RECORDS PROVIDED |
........
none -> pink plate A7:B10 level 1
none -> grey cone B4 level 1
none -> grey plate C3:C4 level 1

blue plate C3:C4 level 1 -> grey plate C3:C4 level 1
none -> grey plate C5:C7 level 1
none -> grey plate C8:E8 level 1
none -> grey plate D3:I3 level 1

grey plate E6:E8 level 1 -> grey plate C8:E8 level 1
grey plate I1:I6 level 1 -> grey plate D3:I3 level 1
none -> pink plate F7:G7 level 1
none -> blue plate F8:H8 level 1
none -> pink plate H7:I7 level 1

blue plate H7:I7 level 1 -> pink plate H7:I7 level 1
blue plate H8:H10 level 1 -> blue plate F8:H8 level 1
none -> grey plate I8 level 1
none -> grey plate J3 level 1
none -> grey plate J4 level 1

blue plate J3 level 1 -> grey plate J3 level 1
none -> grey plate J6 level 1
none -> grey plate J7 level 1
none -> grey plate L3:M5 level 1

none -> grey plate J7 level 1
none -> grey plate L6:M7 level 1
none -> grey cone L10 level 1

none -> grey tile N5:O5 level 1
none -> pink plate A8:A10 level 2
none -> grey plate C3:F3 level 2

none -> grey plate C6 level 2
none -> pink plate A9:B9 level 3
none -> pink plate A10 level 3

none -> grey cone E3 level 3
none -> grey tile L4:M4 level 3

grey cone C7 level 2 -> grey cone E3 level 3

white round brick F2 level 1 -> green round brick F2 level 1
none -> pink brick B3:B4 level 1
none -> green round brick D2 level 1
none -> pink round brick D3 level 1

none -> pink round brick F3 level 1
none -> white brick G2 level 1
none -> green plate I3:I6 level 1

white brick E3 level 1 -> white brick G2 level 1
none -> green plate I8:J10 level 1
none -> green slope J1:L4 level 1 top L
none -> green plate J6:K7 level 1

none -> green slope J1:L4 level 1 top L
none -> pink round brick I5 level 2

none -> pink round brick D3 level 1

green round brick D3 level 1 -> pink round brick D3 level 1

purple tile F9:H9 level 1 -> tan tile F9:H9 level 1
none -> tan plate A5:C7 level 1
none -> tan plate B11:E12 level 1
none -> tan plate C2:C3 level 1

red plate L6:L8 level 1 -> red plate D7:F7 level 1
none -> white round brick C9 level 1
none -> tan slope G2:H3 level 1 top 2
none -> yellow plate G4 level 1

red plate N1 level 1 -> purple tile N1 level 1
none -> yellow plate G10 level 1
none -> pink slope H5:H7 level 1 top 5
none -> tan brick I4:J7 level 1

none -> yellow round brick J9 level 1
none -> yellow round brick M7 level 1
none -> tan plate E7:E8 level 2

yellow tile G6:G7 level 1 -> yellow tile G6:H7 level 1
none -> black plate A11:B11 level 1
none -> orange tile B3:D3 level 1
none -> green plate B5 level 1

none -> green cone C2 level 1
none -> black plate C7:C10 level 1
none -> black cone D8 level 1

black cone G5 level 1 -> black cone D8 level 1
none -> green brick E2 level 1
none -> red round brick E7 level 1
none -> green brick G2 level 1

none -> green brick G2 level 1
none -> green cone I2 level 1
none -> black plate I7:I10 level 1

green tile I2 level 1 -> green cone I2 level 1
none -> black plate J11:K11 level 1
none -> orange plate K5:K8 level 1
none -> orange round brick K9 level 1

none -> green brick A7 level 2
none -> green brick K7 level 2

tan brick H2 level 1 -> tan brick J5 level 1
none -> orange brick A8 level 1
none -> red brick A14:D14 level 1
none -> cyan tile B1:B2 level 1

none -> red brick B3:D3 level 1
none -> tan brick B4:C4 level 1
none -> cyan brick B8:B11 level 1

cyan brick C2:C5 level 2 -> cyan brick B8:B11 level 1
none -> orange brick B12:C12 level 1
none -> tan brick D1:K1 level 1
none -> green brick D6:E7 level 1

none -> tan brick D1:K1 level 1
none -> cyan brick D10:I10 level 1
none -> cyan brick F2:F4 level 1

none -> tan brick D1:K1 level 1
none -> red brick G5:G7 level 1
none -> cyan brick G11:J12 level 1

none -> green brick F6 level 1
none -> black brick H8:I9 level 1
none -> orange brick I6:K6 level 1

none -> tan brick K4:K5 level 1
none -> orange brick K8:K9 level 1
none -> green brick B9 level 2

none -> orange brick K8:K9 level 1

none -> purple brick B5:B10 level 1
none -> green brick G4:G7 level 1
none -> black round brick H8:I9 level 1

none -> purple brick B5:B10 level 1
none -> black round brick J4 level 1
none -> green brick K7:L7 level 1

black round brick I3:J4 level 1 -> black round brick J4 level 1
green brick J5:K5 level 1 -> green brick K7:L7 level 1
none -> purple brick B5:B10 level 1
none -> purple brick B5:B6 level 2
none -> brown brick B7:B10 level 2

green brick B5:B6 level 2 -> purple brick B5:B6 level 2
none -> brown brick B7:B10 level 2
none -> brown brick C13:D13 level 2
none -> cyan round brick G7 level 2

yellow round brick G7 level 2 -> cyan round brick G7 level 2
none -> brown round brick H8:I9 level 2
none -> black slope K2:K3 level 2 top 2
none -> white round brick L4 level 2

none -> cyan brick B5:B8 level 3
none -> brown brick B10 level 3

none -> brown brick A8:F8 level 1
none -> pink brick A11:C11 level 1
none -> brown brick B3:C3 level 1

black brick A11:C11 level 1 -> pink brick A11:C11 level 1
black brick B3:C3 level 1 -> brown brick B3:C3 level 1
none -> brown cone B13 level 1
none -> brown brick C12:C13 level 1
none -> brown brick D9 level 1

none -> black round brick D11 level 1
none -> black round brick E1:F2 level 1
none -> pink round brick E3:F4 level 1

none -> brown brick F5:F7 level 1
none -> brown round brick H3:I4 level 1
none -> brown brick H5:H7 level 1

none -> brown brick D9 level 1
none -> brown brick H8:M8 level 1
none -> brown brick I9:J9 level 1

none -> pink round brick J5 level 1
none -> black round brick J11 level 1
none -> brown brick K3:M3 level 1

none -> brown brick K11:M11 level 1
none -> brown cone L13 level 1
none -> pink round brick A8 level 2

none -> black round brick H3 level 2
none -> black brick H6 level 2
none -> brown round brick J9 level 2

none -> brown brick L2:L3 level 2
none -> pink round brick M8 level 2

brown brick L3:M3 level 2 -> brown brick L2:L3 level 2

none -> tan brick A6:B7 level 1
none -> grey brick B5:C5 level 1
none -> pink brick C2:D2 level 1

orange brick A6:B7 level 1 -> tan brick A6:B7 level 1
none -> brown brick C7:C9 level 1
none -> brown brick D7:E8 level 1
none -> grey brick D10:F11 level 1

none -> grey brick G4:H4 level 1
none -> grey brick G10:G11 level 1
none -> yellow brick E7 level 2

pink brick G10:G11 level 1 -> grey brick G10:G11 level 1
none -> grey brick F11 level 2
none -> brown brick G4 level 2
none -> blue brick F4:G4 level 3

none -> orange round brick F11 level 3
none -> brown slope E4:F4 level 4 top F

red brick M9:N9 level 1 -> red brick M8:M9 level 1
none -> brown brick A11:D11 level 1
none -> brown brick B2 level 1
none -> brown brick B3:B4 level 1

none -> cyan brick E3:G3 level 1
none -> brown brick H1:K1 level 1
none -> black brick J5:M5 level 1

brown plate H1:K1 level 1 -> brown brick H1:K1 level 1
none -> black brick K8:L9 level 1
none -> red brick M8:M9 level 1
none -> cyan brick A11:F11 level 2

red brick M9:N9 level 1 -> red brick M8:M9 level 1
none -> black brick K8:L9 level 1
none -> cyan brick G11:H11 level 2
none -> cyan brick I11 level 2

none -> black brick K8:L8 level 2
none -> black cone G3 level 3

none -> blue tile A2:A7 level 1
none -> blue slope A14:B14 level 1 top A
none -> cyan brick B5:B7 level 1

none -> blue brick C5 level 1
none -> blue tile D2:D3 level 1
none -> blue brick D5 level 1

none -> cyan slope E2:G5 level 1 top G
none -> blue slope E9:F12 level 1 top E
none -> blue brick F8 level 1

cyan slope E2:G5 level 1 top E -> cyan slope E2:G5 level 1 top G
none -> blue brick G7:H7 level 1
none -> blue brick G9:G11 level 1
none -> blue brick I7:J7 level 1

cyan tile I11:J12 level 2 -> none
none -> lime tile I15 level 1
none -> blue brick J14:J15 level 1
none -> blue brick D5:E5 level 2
........
PROBLEM REQUIREMENTS |
Repeat exactly the lines above from the one with "none -> grey plate L3:M5 level 1" up to and including the one with "none -> tan plate A5:C7 level 1". No other line belongs in the reply.

WRITTEN RESPONSE |
none -> grey plate L3:M5 level 1

none -> grey plate J7 level 1
none -> grey plate L6:M7 level 1
none -> grey cone L10 level 1

none -> grey tile N5:O5 level 1
none -> pink plate A8:A10 level 2
none -> grey plate C3:F3 level 2

none -> grey plate C6 level 2
none -> pink plate A9:B9 level 3
none -> pink plate A10 level 3

none -> grey cone E3 level 3
none -> grey tile L4:M4 level 3

grey cone C7 level 2 -> grey cone E3 level 3

white round brick F2 level 1 -> green round brick F2 level 1
none -> pink brick B3:B4 level 1
none -> green round brick D2 level 1
none -> pink round brick D3 level 1

none -> pink round brick F3 level 1
none -> white brick G2 level 1
none -> green plate I3:I6 level 1

white brick E3 level 1 -> white brick G2 level 1
none -> green plate I8:J10 level 1
none -> green slope J1:L4 level 1 top L
none -> green plate J6:K7 level 1

none -> green slope J1:L4 level 1 top L
none -> pink round brick I5 level 2

none -> pink round brick D3 level 1

green round brick D3 level 1 -> pink round brick D3 level 1

purple tile F9:H9 level 1 -> tan tile F9:H9 level 1
none -> tan plate A5:C7 level 1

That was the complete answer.